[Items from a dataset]
[Start of Attachment]

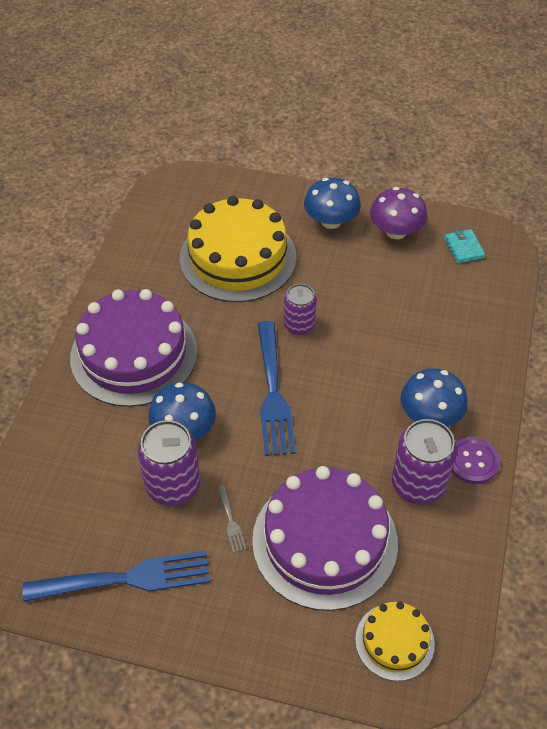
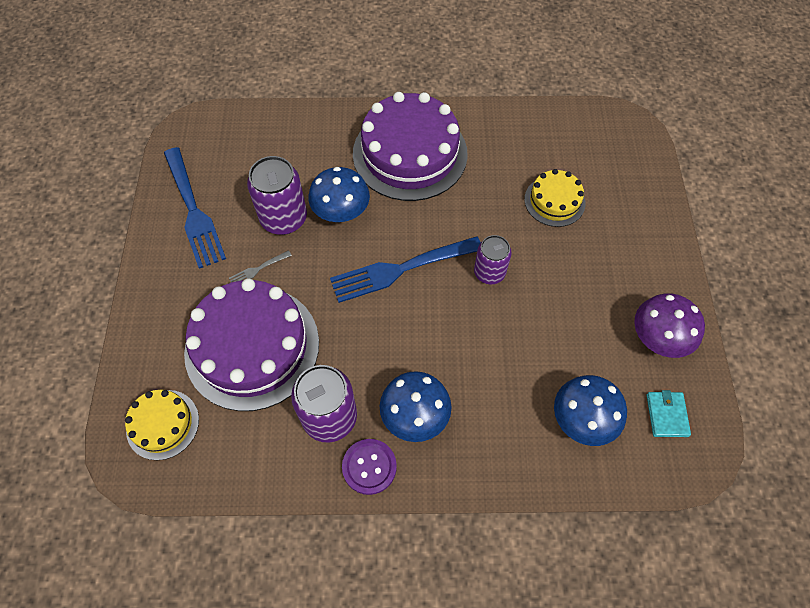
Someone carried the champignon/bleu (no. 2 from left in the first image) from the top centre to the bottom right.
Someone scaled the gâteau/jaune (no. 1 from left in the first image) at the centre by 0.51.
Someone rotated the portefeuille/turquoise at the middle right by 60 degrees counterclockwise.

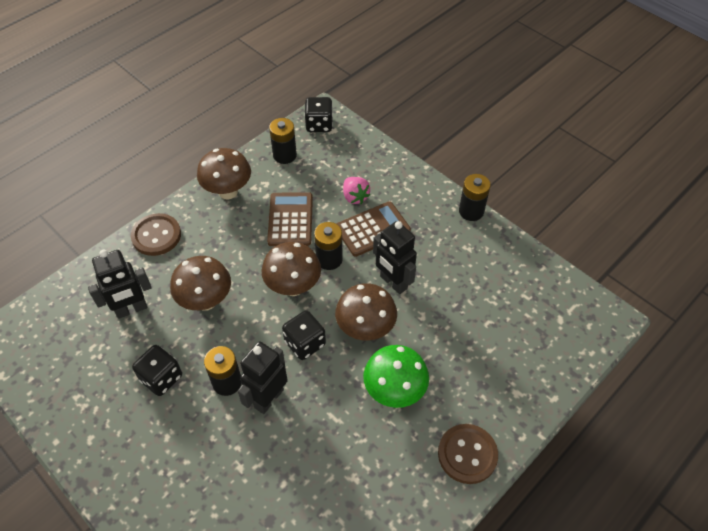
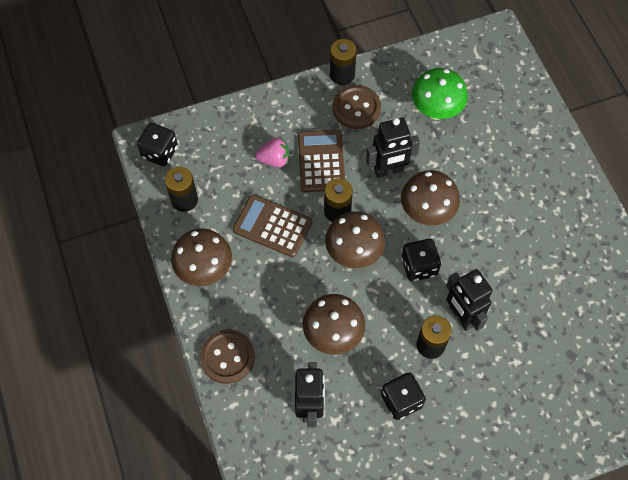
Someone carried the champignon/vert from the bottom centre to the top right.
Someone carried the bouton/marron (no. 2 from left) from the bottom centre to the top centre.

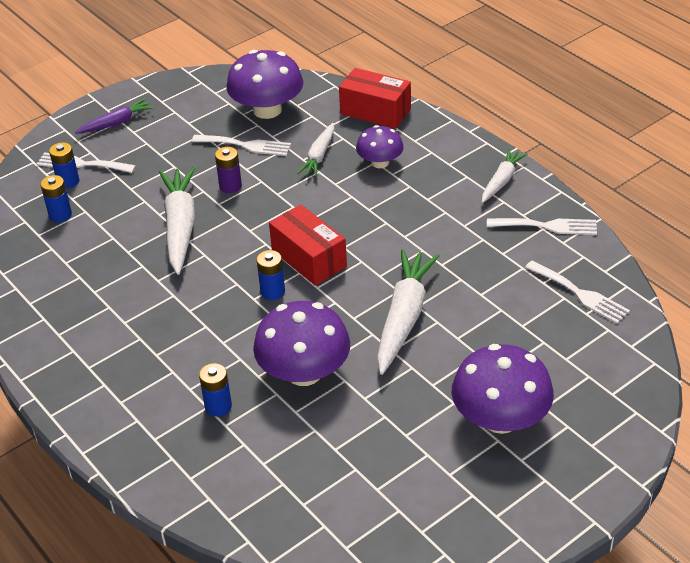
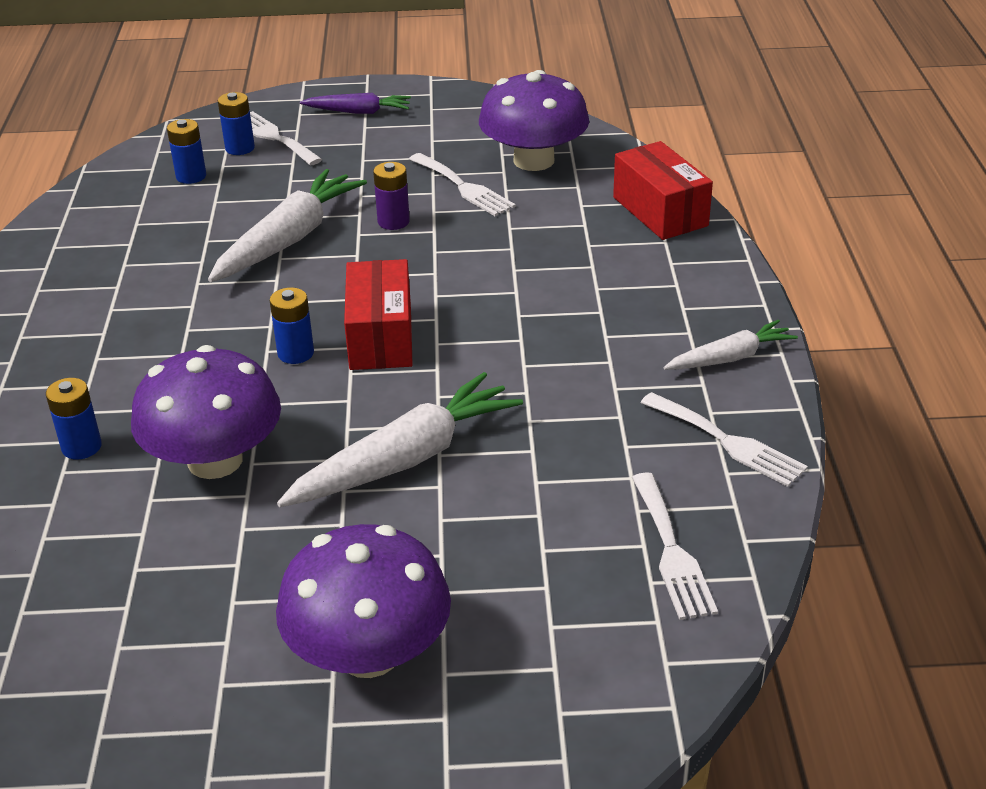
Someone took away the carotte/blanc (no. 2 from left) at the top centre.
Someone took away the champignon/violet (no. 3 from left) at the top centre.

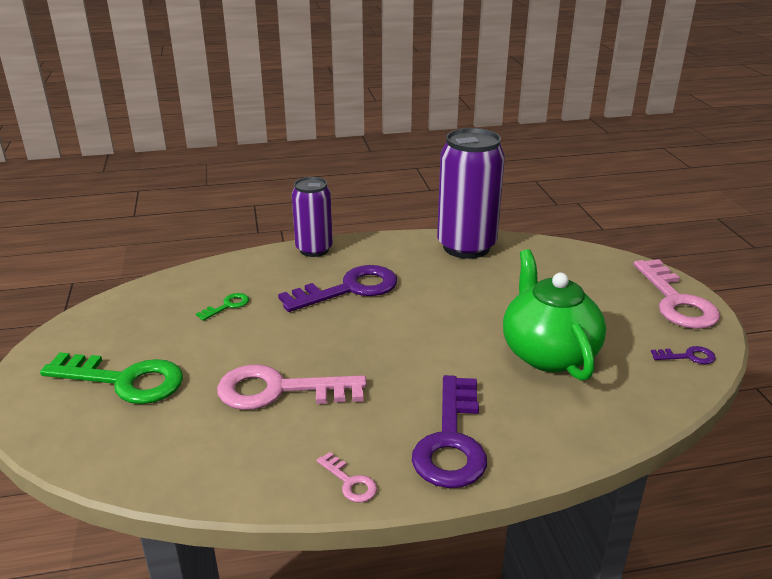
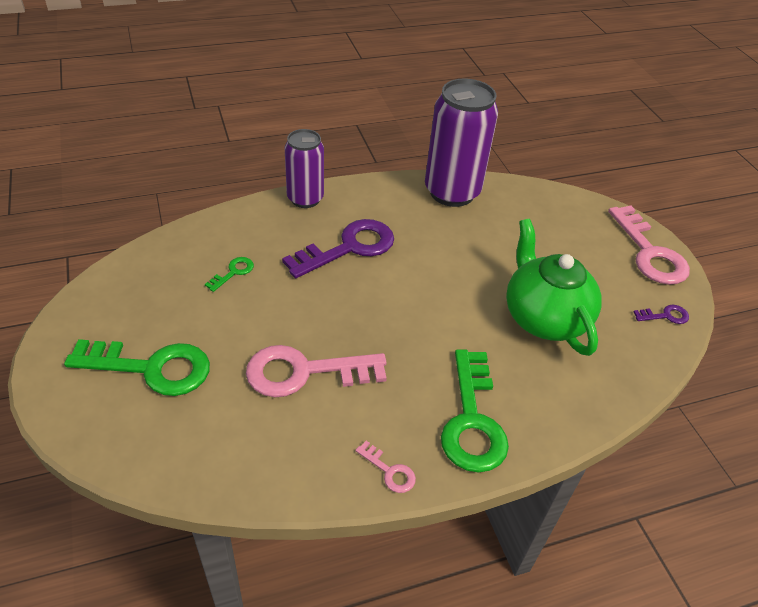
Someone repainted the clé/violet (no. 2 from left) at the bottom centre, which became the clé/vert (no. 3 from left) at the bottom centre.

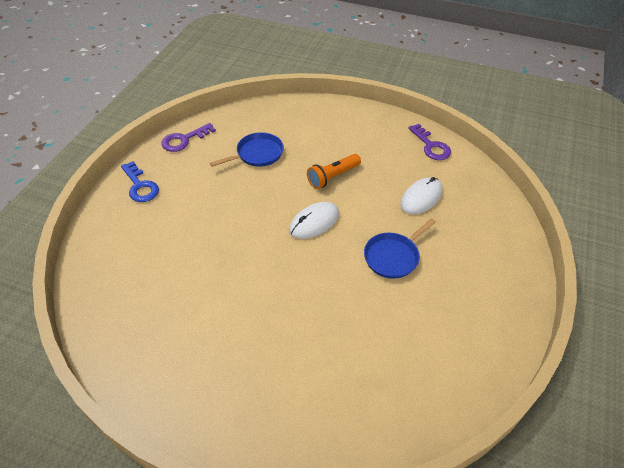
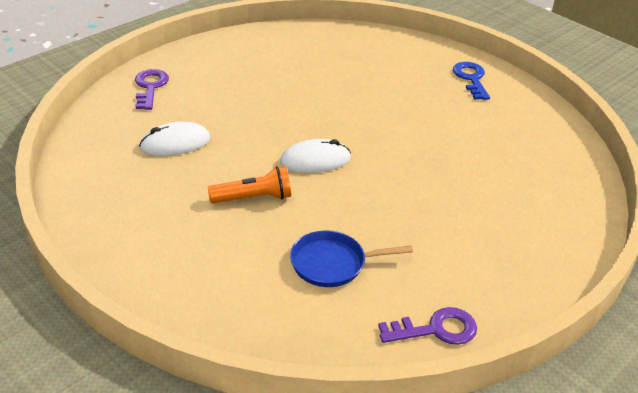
Someone carried the clé/violet (no. 2 from left in the first image) from the top right to the top left.
Someone carried the clé/bleu from the middle left to the top right.
Someone took away the poêle/bleu (no. 2 from left) at the centre.

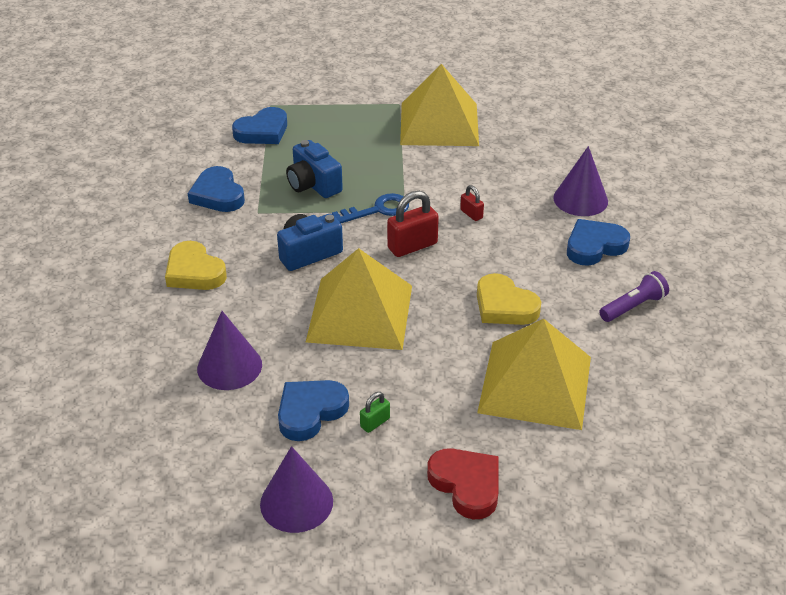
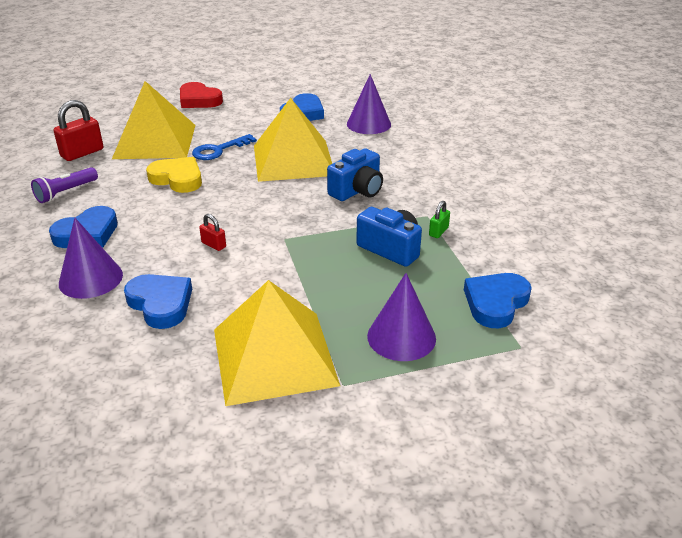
Someone carried the cœur/bleu (no. 1 from left in the first image) from the top left to the middle left.
Someone carried the cadenas/rouge (no. 1 from left) from the centre to the top left.
Someone carried the clé/bleu from the centre to the top left.
Someone took away the cœur/jaune (no. 1 from left) at the middle left.
Someone carried the cadenas/vert from the bottom centre to the centre.
Someone carried the cône/violet (no. 2 from left in the first image) from the bottom centre to the centre.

[End of Attachment]

Within the entries above, the lines from the one containing "Someone rotated the" through the one containing "Someone carried the clé/bleu from the centre" are to be transcribed exactly, ends included, pictures excluded.

Someone rotated the portefeuille/turquoise at the middle right by 60 degrees counterclockwise.

Someone carried the champignon/vert from the bottom centre to the top right.
Someone carried the bouton/marron (no. 2 from left) from the bottom centre to the top centre.

Someone took away the carotte/blanc (no. 2 from left) at the top centre.
Someone took away the champignon/violet (no. 3 from left) at the top centre.

Someone repainted the clé/violet (no. 2 from left) at the bottom centre, which became the clé/vert (no. 3 from left) at the bottom centre.

Someone carried the clé/violet (no. 2 from left in the first image) from the top right to the top left.
Someone carried the clé/bleu from the middle left to the top right.
Someone took away the poêle/bleu (no. 2 from left) at the centre.

Someone carried the cœur/bleu (no. 1 from left in the first image) from the top left to the middle left.
Someone carried the cadenas/rouge (no. 1 from left) from the centre to the top left.
Someone carried the clé/bleu from the centre to the top left.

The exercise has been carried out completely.